╭──

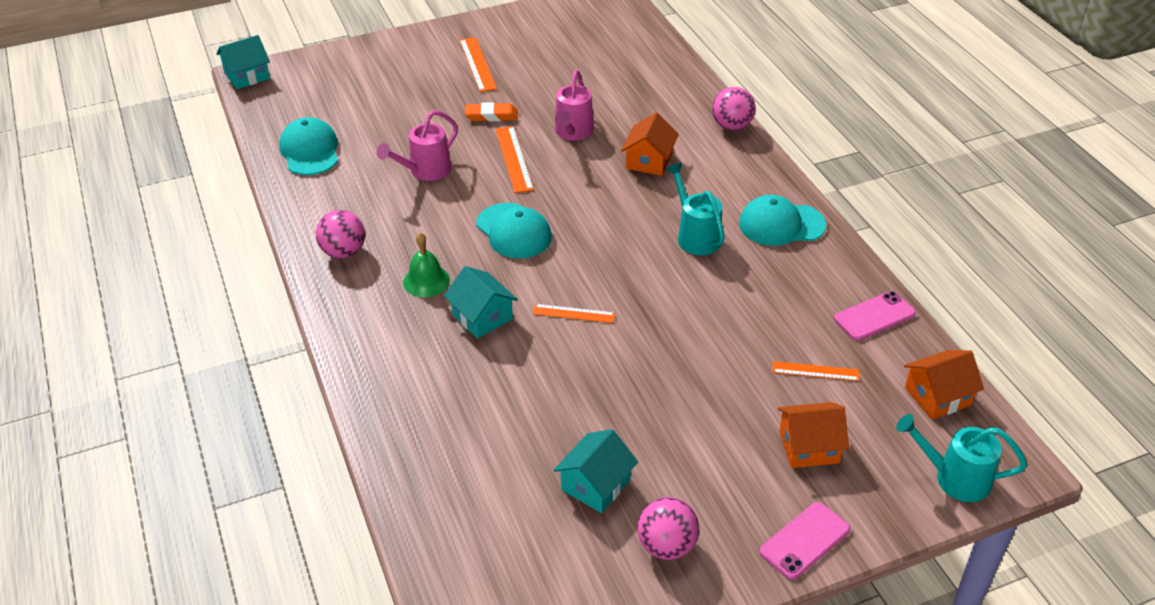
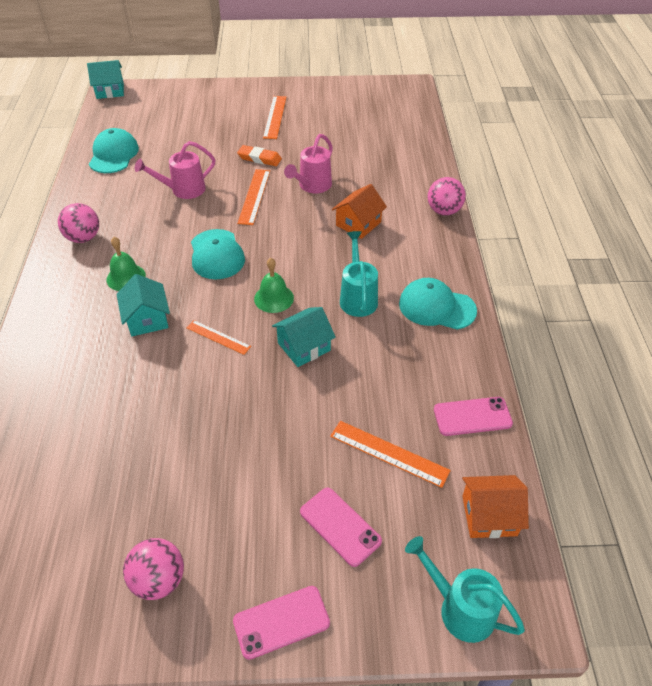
camera: 20 degrees right, 5 degrees up
turquoise house [554,429,638,513] -> turquoise house moved to [272,307,336,367]
orange ruler [773,361,860,381] -> orange ruler [330,421,451,488], size x1.52
orange house [778,402,849,468] -> pink phone [300,488,382,567]
none -> green bell [254,258,294,313]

╰──

Copy the listing character for character, pictures omitted.

Answer for this exercise:
camera: 20 degrees right, 5 degrees up
turquoise house [554,429,638,513] -> turquoise house moved to [272,307,336,367]
orange ruler [773,361,860,381] -> orange ruler [330,421,451,488], size x1.52
orange house [778,402,849,468] -> pink phone [300,488,382,567]
none -> green bell [254,258,294,313]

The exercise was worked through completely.